**TASK TO CARRY OUT:** For this exercise, copy each line of the records that contains the word "cylinder".

**EXERCISE MATERIAL:**
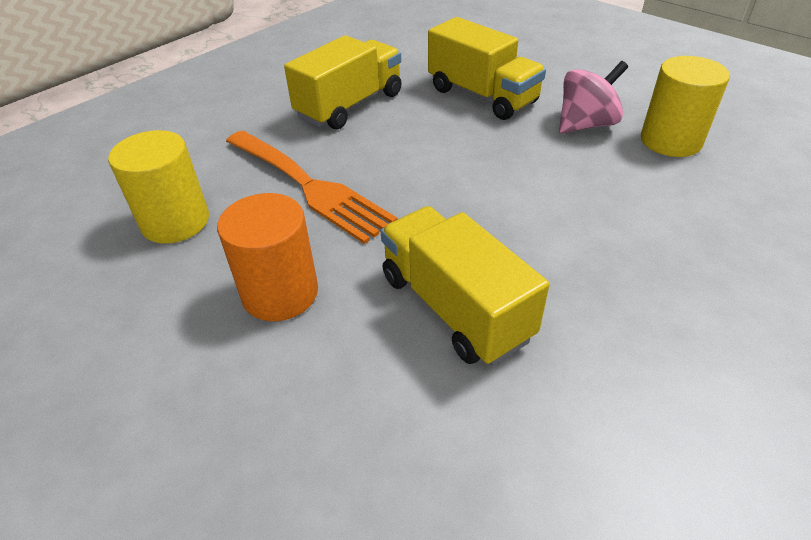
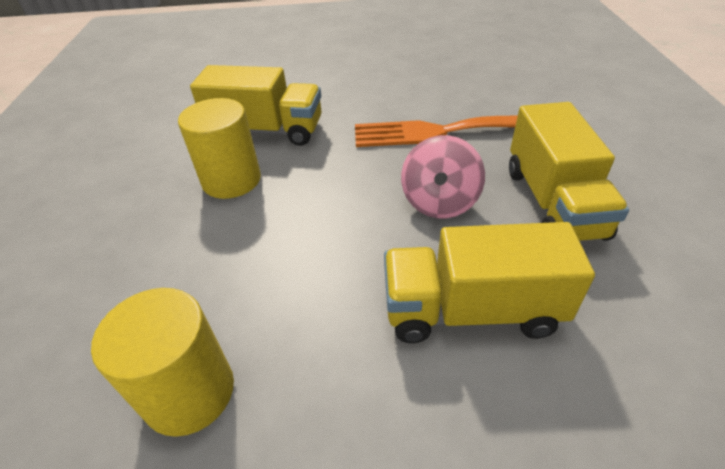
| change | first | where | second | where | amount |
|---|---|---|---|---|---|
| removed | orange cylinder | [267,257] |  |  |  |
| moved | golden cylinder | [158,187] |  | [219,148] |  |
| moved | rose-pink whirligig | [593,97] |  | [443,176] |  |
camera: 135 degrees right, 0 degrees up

**ANSWER SPACE:**
| removed | orange cylinder | [267,257] |  |  |  |
| moved | golden cylinder | [158,187] |  | [219,148] |  |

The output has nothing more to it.